**What you are asked to do**
Reproduce the items below word for word, starting at the line that contains "Question: The camera" and ending at the final line of the items, with both of those lines included.

**Data supplied**
-----

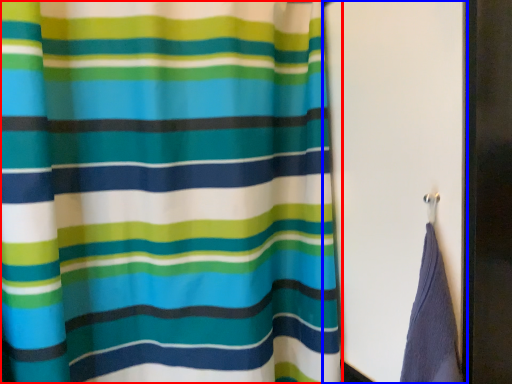
Question: Which object appears farthest to the camera in this image, curtain (highlighted by a red box) or screen door (highlighted by a blue box)?

Choices:
 (A) curtain
 (B) screen door

Answer: (B)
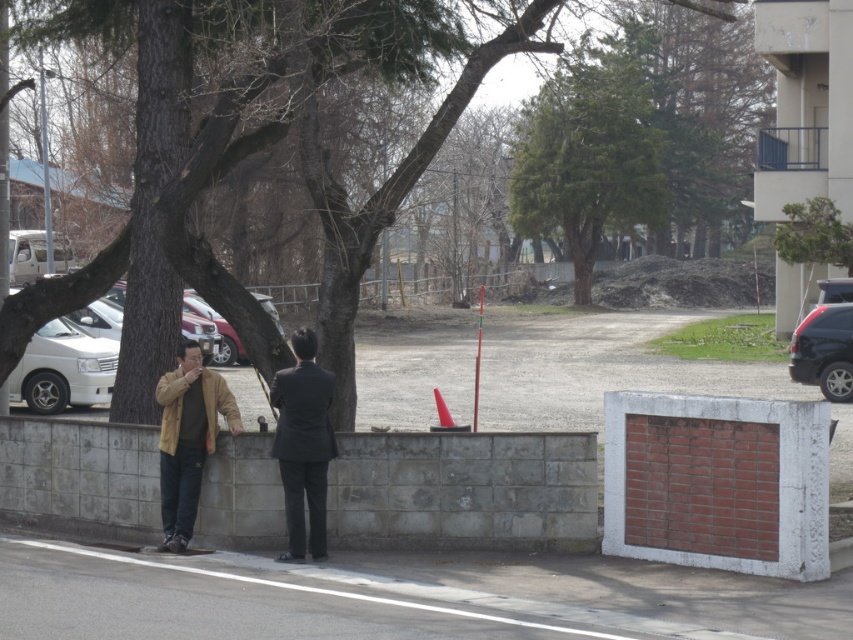
You are a photographer trying to capture a photo of the brown bark tree at center and the white matte van at left. Based on their sizes in the image, which object would appear taller in the photo?

The brown bark tree at center appears taller in the photo because it has a greater height compared to the white matte van at left.

You are a painter setting up an easel to paint the scene. You want to focus on capturing the brown bark tree at center and the matte brown jacket at center. Which object should you place closer to the edge of your canvas to ensure it doesn not dominate the composition?

The brown bark tree at center might be wider than the matte brown jacket at center, so to avoid it dominating the composition, place the brown bark tree at center closer to the edge of the canvas.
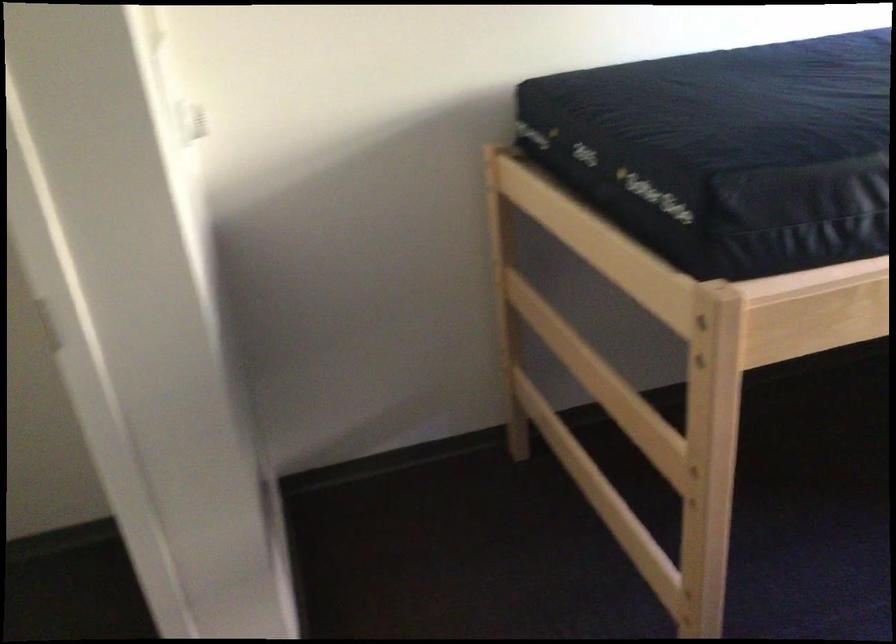
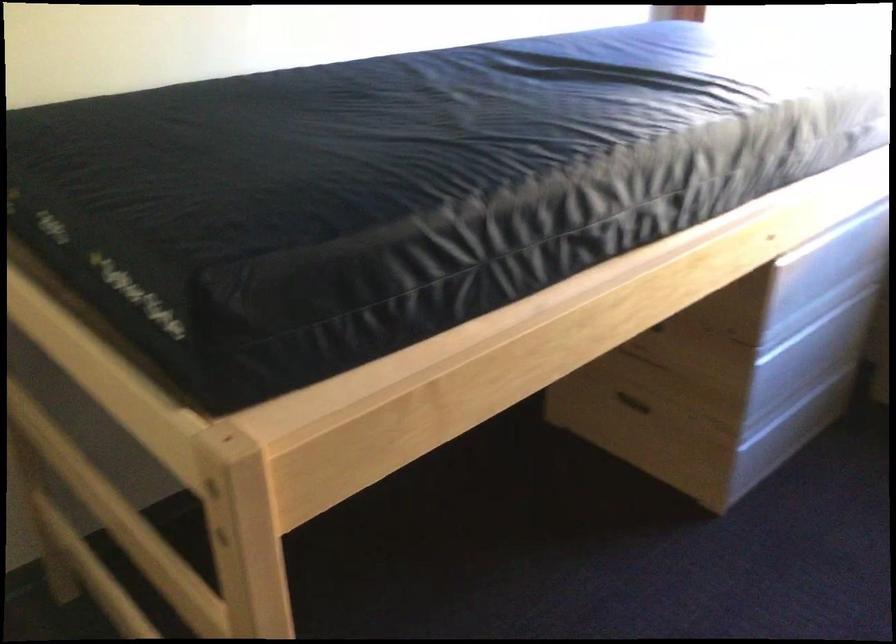
Question: The camera is either moving clockwise (left) or counter-clockwise (right) around the object. The first image is from the beginning of the video and the second image is from the end. Is the camera moving left or right when shooting the video?

Choices:
 (A) Left
 (B) Right

Answer: (A)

-----

**Output for this exercise**
Question: The camera is either moving clockwise (left) or counter-clockwise (right) around the object. The first image is from the beginning of the video and the second image is from the end. Is the camera moving left or right when shooting the video?

Choices:
 (A) Left
 (B) Right

Answer: (A)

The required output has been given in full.